Which lines of the records contain the word "pure"? Show each of them.

(Object correspondence data)
Start of Block

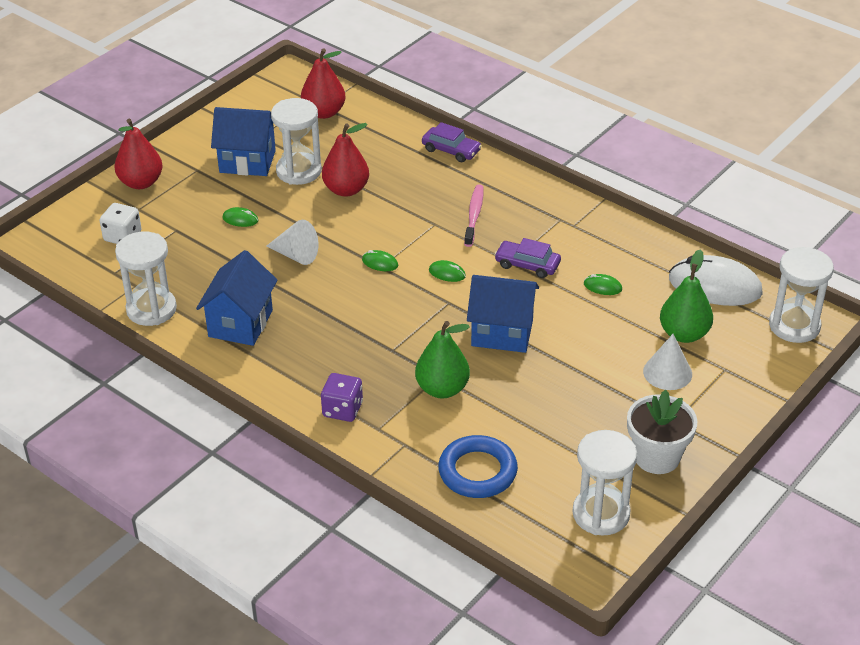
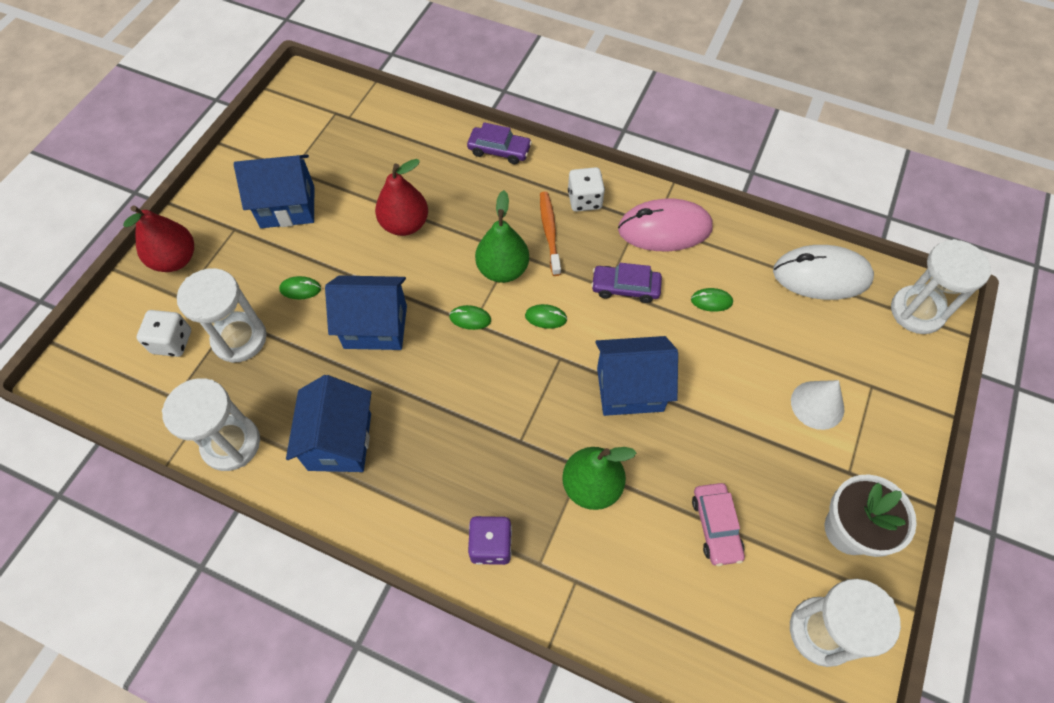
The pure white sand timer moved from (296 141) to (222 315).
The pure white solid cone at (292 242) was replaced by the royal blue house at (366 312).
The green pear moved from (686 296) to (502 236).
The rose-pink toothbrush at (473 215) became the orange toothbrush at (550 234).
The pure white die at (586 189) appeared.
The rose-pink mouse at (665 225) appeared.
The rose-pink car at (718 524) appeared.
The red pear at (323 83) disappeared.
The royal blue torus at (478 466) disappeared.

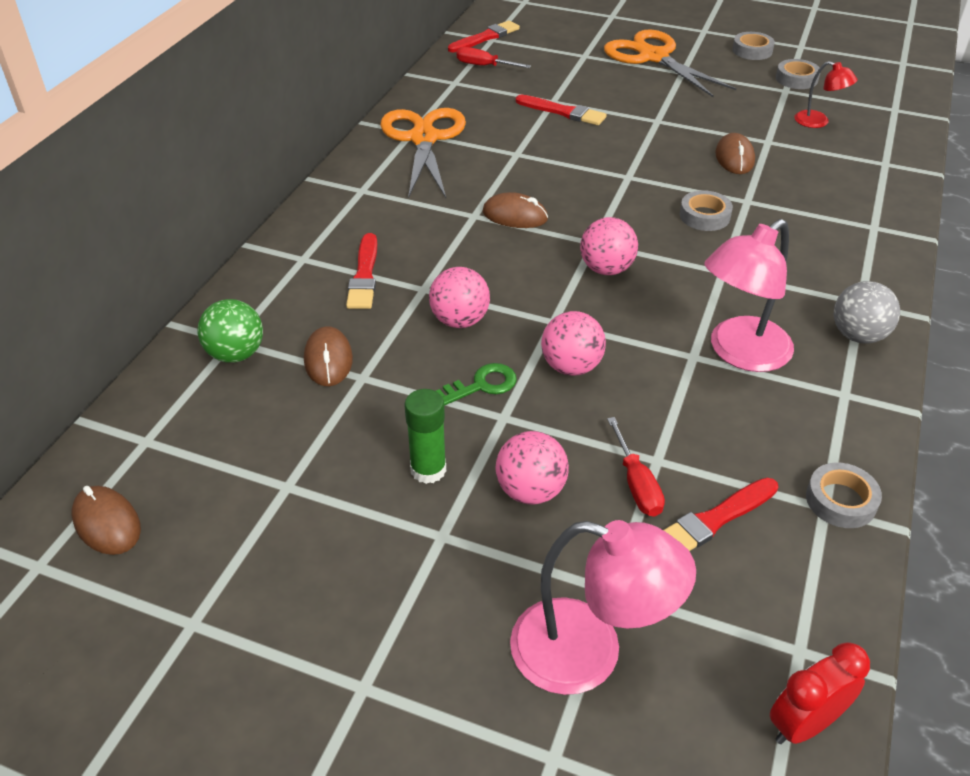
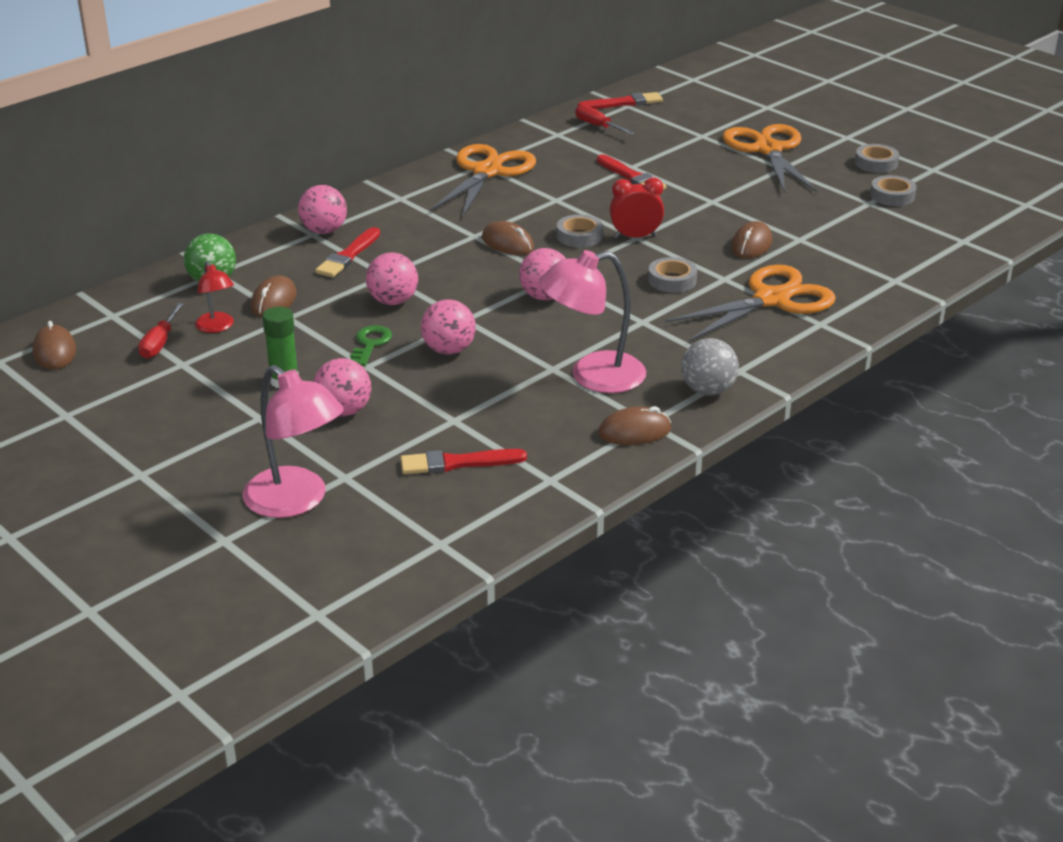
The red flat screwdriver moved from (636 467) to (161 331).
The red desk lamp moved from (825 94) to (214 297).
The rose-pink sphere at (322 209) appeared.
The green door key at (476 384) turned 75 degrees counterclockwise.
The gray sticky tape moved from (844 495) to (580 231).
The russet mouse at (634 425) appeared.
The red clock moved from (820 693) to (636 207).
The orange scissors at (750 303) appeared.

End of Block

_Task result_.
The pure white sand timer moved from (296 141) to (222 315).
The pure white solid cone at (292 242) was replaced by the royal blue house at (366 312).
The pure white die at (586 189) appeared.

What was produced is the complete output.